▸ **WHAT IS EXPECTED**
Print the lines that run from the line with "IMU pin SCL: SDA -> SCL" to the line with "SOIL2: HW-390 -> YL-69", keeping both end lines, exactly as they appear in the entries below, and nothing else.

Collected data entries
■ ■ ■ ■ ■
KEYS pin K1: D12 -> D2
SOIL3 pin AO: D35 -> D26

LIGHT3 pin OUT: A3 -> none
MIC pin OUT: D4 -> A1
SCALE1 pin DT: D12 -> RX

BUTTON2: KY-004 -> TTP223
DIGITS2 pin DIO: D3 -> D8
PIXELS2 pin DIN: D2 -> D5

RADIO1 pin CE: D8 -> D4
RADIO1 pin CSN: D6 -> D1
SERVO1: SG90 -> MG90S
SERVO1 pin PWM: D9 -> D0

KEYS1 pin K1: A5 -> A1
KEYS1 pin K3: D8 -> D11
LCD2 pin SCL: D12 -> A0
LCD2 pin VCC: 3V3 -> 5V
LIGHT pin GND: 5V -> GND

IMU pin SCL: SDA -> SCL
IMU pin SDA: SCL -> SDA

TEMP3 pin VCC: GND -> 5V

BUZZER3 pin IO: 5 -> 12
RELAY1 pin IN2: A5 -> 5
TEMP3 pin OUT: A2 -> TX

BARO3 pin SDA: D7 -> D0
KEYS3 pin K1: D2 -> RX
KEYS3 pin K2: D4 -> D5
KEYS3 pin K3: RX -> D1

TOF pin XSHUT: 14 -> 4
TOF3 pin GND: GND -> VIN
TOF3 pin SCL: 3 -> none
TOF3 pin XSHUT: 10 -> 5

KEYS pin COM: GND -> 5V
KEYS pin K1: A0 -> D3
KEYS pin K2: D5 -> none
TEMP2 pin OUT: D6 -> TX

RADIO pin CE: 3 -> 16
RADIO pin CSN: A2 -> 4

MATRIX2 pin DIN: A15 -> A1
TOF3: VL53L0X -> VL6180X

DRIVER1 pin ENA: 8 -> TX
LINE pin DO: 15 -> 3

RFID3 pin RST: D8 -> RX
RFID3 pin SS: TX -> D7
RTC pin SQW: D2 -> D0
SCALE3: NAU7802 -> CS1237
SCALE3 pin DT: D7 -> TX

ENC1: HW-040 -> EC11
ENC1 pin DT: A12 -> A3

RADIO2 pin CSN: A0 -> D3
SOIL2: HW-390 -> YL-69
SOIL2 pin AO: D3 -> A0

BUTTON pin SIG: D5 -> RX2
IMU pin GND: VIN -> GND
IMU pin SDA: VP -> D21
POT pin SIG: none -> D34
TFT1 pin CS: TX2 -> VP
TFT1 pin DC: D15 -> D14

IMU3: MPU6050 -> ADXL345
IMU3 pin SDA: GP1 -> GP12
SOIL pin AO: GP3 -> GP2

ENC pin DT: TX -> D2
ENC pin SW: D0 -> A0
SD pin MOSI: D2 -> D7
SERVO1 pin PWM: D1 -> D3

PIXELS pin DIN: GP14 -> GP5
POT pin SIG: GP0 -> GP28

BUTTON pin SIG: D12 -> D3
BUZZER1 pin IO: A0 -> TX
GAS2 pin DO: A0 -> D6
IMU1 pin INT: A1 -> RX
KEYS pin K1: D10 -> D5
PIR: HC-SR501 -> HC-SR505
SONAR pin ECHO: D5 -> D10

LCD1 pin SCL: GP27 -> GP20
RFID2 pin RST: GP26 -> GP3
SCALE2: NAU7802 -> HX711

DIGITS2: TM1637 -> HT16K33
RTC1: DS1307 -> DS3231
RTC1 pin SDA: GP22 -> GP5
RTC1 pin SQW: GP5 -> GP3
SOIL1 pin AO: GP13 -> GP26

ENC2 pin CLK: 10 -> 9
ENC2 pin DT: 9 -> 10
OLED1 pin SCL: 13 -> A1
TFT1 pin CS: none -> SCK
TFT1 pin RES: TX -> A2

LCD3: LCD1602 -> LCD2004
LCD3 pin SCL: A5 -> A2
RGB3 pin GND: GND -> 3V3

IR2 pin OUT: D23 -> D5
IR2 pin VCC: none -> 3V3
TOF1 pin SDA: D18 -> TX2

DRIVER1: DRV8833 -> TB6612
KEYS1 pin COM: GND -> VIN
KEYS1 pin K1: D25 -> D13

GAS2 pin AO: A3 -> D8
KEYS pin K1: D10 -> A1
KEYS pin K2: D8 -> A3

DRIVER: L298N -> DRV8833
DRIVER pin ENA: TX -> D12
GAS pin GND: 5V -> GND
■ ■ ■ ■ ■
▸ **FINISHED EXERCISE**
IMU pin SCL: SDA -> SCL
IMU pin SDA: SCL -> SDA

TEMP3 pin VCC: GND -> 5V

BUZZER3 pin IO: 5 -> 12
RELAY1 pin IN2: A5 -> 5
TEMP3 pin OUT: A2 -> TX

BARO3 pin SDA: D7 -> D0
KEYS3 pin K1: D2 -> RX
KEYS3 pin K2: D4 -> D5
KEYS3 pin K3: RX -> D1

TOF pin XSHUT: 14 -> 4
TOF3 pin GND: GND -> VIN
TOF3 pin SCL: 3 -> none
TOF3 pin XSHUT: 10 -> 5

KEYS pin COM: GND -> 5V
KEYS pin K1: A0 -> D3
KEYS pin K2: D5 -> none
TEMP2 pin OUT: D6 -> TX

RADIO pin CE: 3 -> 16
RADIO pin CSN: A2 -> 4

MATRIX2 pin DIN: A15 -> A1
TOF3: VL53L0X -> VL6180X

DRIVER1 pin ENA: 8 -> TX
LINE pin DO: 15 -> 3

RFID3 pin RST: D8 -> RX
RFID3 pin SS: TX -> D7
RTC pin SQW: D2 -> D0
SCALE3: NAU7802 -> CS1237
SCALE3 pin DT: D7 -> TX

ENC1: HW-040 -> EC11
ENC1 pin DT: A12 -> A3

RADIO2 pin CSN: A0 -> D3
SOIL2: HW-390 -> YL-69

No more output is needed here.